→ EXTRACTED RECORDS
___

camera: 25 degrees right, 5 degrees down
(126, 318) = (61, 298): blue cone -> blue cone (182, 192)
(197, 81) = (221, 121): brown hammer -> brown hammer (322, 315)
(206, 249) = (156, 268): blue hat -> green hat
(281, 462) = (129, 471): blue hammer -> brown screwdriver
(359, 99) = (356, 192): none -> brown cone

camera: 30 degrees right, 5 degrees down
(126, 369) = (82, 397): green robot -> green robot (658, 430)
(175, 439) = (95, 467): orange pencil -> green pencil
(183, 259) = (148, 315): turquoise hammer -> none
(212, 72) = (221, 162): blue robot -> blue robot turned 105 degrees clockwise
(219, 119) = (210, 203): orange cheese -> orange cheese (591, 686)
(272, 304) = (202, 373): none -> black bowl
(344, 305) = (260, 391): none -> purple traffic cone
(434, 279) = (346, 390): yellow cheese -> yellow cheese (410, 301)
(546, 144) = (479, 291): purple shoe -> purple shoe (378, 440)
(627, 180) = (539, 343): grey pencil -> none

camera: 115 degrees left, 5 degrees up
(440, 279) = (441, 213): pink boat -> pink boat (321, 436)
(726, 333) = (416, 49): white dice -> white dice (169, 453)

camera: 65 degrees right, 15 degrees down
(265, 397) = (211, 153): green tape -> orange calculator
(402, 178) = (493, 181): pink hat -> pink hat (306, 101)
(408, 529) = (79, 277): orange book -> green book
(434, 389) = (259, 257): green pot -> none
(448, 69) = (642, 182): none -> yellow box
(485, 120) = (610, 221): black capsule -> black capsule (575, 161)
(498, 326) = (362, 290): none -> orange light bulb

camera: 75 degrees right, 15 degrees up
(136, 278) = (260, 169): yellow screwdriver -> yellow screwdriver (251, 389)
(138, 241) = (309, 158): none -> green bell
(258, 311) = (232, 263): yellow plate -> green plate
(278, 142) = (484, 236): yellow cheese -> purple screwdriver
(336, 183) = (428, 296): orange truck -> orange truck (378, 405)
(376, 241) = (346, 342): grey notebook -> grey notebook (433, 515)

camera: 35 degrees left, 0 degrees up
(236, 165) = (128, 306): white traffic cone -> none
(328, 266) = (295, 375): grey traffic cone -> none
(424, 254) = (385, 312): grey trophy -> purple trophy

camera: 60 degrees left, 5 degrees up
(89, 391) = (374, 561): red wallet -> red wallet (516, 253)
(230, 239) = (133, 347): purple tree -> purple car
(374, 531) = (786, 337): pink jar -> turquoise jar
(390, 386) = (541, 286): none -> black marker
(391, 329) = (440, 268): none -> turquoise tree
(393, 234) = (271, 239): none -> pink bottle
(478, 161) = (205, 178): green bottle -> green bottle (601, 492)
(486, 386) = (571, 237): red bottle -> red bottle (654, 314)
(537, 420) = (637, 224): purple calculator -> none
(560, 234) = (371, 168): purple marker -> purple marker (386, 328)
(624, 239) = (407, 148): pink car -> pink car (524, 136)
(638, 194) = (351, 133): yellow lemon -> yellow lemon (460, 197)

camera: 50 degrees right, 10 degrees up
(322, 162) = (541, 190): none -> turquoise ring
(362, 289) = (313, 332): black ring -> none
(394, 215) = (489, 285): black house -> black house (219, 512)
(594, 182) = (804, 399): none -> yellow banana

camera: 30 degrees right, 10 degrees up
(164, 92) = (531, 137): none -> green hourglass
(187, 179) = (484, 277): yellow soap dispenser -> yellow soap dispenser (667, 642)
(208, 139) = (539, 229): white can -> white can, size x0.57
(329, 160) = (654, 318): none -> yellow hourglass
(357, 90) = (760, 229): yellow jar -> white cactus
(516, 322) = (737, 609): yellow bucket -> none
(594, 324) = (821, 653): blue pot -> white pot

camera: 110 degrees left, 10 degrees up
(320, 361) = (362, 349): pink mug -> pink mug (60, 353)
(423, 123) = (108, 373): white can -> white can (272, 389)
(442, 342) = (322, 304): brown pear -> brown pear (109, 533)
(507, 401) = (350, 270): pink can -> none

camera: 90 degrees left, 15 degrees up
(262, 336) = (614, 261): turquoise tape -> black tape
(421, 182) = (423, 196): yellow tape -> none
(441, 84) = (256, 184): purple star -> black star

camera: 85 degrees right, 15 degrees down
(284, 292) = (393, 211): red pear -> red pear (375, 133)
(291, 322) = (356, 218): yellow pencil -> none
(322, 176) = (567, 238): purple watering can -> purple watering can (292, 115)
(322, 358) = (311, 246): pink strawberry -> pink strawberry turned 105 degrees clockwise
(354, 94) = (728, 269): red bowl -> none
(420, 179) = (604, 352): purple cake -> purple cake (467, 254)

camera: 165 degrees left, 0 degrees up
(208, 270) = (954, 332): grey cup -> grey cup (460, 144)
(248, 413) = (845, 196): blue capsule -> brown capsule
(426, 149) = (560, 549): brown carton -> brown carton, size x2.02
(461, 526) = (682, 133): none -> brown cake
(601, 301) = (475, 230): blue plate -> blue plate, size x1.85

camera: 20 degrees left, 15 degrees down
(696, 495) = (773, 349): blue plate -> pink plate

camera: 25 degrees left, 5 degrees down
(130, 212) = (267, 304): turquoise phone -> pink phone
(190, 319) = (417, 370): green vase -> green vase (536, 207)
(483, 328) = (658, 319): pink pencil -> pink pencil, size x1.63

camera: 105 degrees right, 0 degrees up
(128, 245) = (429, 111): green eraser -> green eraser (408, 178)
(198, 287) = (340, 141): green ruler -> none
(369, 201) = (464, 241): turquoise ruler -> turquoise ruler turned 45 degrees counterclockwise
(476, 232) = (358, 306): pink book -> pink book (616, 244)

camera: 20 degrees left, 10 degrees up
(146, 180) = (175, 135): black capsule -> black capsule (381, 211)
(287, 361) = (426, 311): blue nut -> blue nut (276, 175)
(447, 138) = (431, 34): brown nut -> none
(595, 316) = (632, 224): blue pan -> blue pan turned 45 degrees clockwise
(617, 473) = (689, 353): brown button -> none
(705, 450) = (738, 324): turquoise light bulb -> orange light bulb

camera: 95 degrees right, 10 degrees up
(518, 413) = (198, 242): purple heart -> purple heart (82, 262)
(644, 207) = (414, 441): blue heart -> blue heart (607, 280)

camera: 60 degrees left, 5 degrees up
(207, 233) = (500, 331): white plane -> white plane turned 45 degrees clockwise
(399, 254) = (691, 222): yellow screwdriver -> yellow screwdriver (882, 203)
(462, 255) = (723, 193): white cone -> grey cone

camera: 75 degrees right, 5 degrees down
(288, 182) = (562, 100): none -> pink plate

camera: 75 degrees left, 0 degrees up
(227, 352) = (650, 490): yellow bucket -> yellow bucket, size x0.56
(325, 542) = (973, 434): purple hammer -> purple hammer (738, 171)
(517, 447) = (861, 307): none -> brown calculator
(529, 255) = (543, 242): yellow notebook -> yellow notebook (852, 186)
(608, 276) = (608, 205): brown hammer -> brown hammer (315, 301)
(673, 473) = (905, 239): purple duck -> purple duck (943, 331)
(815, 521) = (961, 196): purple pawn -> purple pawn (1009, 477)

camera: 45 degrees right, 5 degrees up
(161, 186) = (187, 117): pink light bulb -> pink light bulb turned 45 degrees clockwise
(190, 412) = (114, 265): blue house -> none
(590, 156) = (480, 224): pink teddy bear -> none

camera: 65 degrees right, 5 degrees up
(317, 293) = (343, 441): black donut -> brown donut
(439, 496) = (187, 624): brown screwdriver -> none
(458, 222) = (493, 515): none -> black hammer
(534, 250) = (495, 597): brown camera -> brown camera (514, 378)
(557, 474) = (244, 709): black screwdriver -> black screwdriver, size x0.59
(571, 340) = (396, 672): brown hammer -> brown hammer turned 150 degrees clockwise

___

→ PROBLEM
In the listing above, locate the line containing "(89, 391) = (374, 561): red" and the line containing "(248, 413) = (845, 196): blue". Extract those two lines and every line between them, exactly as written, and only those.

→ SOLUTION TO THE EXERCISE
(89, 391) = (374, 561): red wallet -> red wallet (516, 253)
(230, 239) = (133, 347): purple tree -> purple car
(374, 531) = (786, 337): pink jar -> turquoise jar
(390, 386) = (541, 286): none -> black marker
(391, 329) = (440, 268): none -> turquoise tree
(393, 234) = (271, 239): none -> pink bottle
(478, 161) = (205, 178): green bottle -> green bottle (601, 492)
(486, 386) = (571, 237): red bottle -> red bottle (654, 314)
(537, 420) = (637, 224): purple calculator -> none
(560, 234) = (371, 168): purple marker -> purple marker (386, 328)
(624, 239) = (407, 148): pink car -> pink car (524, 136)
(638, 194) = (351, 133): yellow lemon -> yellow lemon (460, 197)

camera: 50 degrees right, 10 degrees up
(322, 162) = (541, 190): none -> turquoise ring
(362, 289) = (313, 332): black ring -> none
(394, 215) = (489, 285): black house -> black house (219, 512)
(594, 182) = (804, 399): none -> yellow banana

camera: 30 degrees right, 10 degrees up
(164, 92) = (531, 137): none -> green hourglass
(187, 179) = (484, 277): yellow soap dispenser -> yellow soap dispenser (667, 642)
(208, 139) = (539, 229): white can -> white can, size x0.57
(329, 160) = (654, 318): none -> yellow hourglass
(357, 90) = (760, 229): yellow jar -> white cactus
(516, 322) = (737, 609): yellow bucket -> none
(594, 324) = (821, 653): blue pot -> white pot

camera: 110 degrees left, 10 degrees up
(320, 361) = (362, 349): pink mug -> pink mug (60, 353)
(423, 123) = (108, 373): white can -> white can (272, 389)
(442, 342) = (322, 304): brown pear -> brown pear (109, 533)
(507, 401) = (350, 270): pink can -> none

camera: 90 degrees left, 15 degrees up
(262, 336) = (614, 261): turquoise tape -> black tape
(421, 182) = (423, 196): yellow tape -> none
(441, 84) = (256, 184): purple star -> black star

camera: 85 degrees right, 15 degrees down
(284, 292) = (393, 211): red pear -> red pear (375, 133)
(291, 322) = (356, 218): yellow pencil -> none
(322, 176) = (567, 238): purple watering can -> purple watering can (292, 115)
(322, 358) = (311, 246): pink strawberry -> pink strawberry turned 105 degrees clockwise
(354, 94) = (728, 269): red bowl -> none
(420, 179) = (604, 352): purple cake -> purple cake (467, 254)

camera: 165 degrees left, 0 degrees up
(208, 270) = (954, 332): grey cup -> grey cup (460, 144)
(248, 413) = (845, 196): blue capsule -> brown capsule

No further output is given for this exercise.